#### Records to process ####

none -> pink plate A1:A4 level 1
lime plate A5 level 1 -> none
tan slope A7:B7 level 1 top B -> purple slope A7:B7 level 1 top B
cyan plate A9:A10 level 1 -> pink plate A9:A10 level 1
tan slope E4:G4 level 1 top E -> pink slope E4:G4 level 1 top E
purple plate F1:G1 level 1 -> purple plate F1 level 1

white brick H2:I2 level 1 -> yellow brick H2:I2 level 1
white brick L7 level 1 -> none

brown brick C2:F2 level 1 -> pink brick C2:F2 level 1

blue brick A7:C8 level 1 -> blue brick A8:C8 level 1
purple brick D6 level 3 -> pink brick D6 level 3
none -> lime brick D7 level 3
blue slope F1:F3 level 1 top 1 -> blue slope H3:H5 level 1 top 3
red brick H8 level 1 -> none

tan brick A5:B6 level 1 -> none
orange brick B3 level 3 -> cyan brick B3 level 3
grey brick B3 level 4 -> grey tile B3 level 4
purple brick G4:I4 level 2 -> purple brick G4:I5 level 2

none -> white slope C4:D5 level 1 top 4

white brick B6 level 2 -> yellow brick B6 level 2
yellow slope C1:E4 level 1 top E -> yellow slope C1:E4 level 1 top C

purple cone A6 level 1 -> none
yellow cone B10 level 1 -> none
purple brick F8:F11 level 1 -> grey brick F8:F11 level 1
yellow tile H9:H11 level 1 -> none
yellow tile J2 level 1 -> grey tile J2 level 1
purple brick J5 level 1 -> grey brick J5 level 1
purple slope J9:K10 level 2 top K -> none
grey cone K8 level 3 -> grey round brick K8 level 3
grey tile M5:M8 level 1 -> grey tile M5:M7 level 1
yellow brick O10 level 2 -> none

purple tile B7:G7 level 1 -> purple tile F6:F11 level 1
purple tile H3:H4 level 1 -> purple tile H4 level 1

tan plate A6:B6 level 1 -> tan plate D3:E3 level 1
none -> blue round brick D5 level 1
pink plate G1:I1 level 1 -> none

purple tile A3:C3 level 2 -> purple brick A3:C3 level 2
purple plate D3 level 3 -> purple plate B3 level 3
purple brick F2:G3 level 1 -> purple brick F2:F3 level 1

####

## What to produce
Reproduce every line above, keeping each word exactly as it appears.

## Worked solution
none -> pink plate A1:A4 level 1
lime plate A5 level 1 -> none
tan slope A7:B7 level 1 top B -> purple slope A7:B7 level 1 top B
cyan plate A9:A10 level 1 -> pink plate A9:A10 level 1
tan slope E4:G4 level 1 top E -> pink slope E4:G4 level 1 top E
purple plate F1:G1 level 1 -> purple plate F1 level 1

white brick H2:I2 level 1 -> yellow brick H2:I2 level 1
white brick L7 level 1 -> none

brown brick C2:F2 level 1 -> pink brick C2:F2 level 1

blue brick A7:C8 level 1 -> blue brick A8:C8 level 1
purple brick D6 level 3 -> pink brick D6 level 3
none -> lime brick D7 level 3
blue slope F1:F3 level 1 top 1 -> blue slope H3:H5 level 1 top 3
red brick H8 level 1 -> none

tan brick A5:B6 level 1 -> none
orange brick B3 level 3 -> cyan brick B3 level 3
grey brick B3 level 4 -> grey tile B3 level 4
purple brick G4:I4 level 2 -> purple brick G4:I5 level 2

none -> white slope C4:D5 level 1 top 4

white brick B6 level 2 -> yellow brick B6 level 2
yellow slope C1:E4 level 1 top E -> yellow slope C1:E4 level 1 top C

purple cone A6 level 1 -> none
yellow cone B10 level 1 -> none
purple brick F8:F11 level 1 -> grey brick F8:F11 level 1
yellow tile H9:H11 level 1 -> none
yellow tile J2 level 1 -> grey tile J2 level 1
purple brick J5 level 1 -> grey brick J5 level 1
purple slope J9:K10 level 2 top K -> none
grey cone K8 level 3 -> grey round brick K8 level 3
grey tile M5:M8 level 1 -> grey tile M5:M7 level 1
yellow brick O10 level 2 -> none

purple tile B7:G7 level 1 -> purple tile F6:F11 level 1
purple tile H3:H4 level 1 -> purple tile H4 level 1

tan plate A6:B6 level 1 -> tan plate D3:E3 level 1
none -> blue round brick D5 level 1
pink plate G1:I1 level 1 -> none

purple tile A3:C3 level 2 -> purple brick A3:C3 level 2
purple plate D3 level 3 -> purple plate B3 level 3
purple brick F2:G3 level 1 -> purple brick F2:F3 level 1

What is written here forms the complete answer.